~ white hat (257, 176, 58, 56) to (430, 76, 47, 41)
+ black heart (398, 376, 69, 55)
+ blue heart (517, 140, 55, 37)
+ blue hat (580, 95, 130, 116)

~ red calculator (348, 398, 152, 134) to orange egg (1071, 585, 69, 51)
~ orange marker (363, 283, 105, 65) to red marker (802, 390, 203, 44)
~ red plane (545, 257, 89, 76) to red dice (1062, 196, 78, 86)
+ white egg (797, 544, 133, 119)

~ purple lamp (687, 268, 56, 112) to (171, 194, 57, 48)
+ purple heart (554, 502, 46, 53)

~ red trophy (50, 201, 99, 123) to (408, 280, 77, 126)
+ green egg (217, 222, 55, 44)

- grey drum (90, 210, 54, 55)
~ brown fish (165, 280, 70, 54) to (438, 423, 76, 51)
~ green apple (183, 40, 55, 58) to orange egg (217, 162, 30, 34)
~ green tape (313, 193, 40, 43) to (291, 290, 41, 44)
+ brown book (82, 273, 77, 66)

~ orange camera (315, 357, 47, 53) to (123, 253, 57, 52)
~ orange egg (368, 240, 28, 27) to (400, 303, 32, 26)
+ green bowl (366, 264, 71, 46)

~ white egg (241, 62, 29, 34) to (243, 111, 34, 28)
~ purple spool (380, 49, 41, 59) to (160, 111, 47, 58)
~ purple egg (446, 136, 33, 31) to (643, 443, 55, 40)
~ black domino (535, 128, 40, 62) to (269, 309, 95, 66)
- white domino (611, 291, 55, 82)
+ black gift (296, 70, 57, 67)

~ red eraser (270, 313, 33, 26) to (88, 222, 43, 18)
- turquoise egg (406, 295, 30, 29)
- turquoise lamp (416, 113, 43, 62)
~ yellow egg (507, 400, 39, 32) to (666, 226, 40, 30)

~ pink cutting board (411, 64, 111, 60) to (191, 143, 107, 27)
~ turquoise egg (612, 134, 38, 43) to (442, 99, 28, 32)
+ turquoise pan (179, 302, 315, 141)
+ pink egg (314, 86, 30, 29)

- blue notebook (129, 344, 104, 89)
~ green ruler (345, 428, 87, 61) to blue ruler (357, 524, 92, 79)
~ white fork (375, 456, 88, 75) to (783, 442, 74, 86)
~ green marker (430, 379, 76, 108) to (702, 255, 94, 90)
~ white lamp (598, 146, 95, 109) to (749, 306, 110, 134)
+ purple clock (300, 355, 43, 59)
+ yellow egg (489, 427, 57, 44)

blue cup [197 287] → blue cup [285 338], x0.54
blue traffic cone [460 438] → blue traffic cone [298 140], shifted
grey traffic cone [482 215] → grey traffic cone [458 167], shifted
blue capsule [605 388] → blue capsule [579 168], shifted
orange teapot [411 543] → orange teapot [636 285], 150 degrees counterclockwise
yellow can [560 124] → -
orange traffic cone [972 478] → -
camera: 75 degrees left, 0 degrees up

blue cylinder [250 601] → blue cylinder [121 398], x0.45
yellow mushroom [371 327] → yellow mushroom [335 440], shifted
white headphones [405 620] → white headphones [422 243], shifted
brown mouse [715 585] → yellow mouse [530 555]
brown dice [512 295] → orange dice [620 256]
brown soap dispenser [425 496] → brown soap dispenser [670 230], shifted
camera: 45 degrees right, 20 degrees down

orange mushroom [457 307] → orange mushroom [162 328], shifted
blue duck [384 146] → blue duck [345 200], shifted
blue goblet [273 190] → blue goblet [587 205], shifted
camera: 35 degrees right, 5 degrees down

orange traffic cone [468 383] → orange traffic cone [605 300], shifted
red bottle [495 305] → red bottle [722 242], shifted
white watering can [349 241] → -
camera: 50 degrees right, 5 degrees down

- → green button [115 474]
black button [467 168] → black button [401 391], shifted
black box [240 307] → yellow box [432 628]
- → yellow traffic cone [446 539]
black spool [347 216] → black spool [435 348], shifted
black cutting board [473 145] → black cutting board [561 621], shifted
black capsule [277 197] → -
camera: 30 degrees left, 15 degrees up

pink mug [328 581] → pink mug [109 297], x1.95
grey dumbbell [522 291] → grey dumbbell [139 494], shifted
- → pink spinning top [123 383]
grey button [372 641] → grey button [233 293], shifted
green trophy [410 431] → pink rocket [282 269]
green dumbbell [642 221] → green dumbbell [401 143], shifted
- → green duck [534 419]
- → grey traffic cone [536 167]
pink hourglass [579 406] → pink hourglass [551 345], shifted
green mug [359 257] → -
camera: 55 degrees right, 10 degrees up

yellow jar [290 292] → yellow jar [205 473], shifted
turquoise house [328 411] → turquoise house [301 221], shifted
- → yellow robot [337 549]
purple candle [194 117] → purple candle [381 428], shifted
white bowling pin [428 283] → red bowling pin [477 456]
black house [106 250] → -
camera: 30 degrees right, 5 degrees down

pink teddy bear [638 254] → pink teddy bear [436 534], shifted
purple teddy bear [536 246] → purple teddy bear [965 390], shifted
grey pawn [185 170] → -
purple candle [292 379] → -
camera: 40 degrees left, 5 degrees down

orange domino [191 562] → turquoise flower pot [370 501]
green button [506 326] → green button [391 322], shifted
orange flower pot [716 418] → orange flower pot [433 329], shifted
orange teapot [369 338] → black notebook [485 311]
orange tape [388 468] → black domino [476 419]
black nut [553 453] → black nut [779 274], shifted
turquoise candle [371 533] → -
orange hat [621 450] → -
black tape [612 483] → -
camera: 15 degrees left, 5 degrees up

·····

_What to produce_
Could you copy exactly the lines from the first line of the records above through the line containing "140, 55, 37)", both included, and nothing else?

_Response_
~ white hat (257, 176, 58, 56) to (430, 76, 47, 41)
+ black heart (398, 376, 69, 55)
+ blue heart (517, 140, 55, 37)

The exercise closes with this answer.